» Exercise directions
The entries below need to be transcribed exactly, without their images.

Source material below:

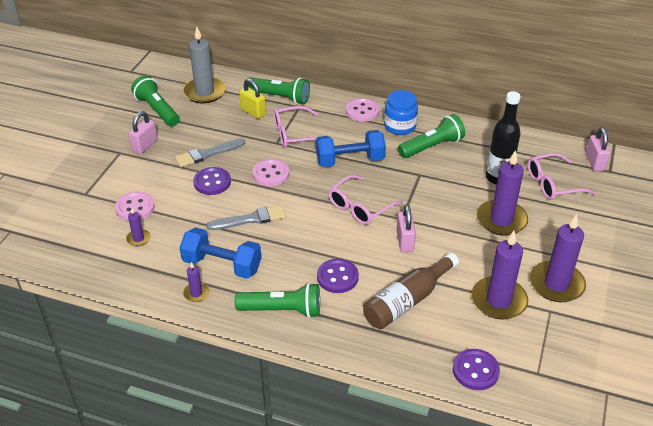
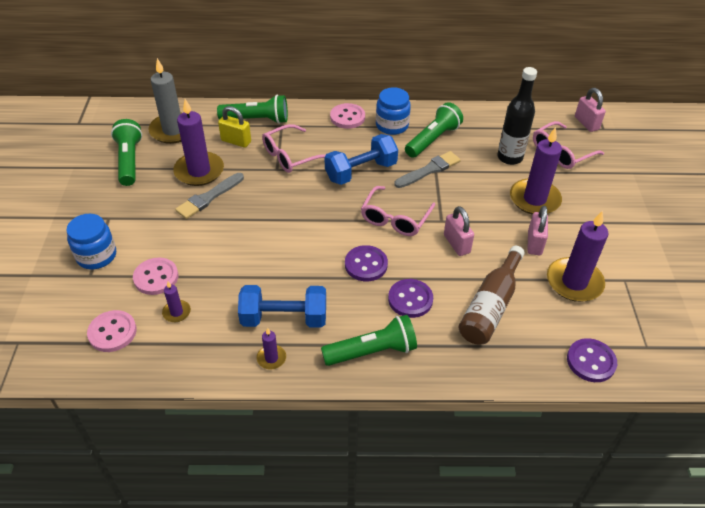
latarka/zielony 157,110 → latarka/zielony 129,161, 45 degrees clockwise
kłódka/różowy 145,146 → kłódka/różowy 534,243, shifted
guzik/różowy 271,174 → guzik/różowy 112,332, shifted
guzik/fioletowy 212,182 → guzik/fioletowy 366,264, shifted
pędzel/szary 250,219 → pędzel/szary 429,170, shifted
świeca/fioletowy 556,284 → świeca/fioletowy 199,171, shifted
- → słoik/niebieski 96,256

End of Source material.

» Response to this exercise
latarka/zielony 157,110 → latarka/zielony 129,161, 45 degrees clockwise
kłódka/różowy 145,146 → kłódka/różowy 534,243, shifted
guzik/różowy 271,174 → guzik/różowy 112,332, shifted
guzik/fioletowy 212,182 → guzik/fioletowy 366,264, shifted
pędzel/szary 250,219 → pędzel/szary 429,170, shifted
świeca/fioletowy 556,284 → świeca/fioletowy 199,171, shifted
- → słoik/niebieski 96,256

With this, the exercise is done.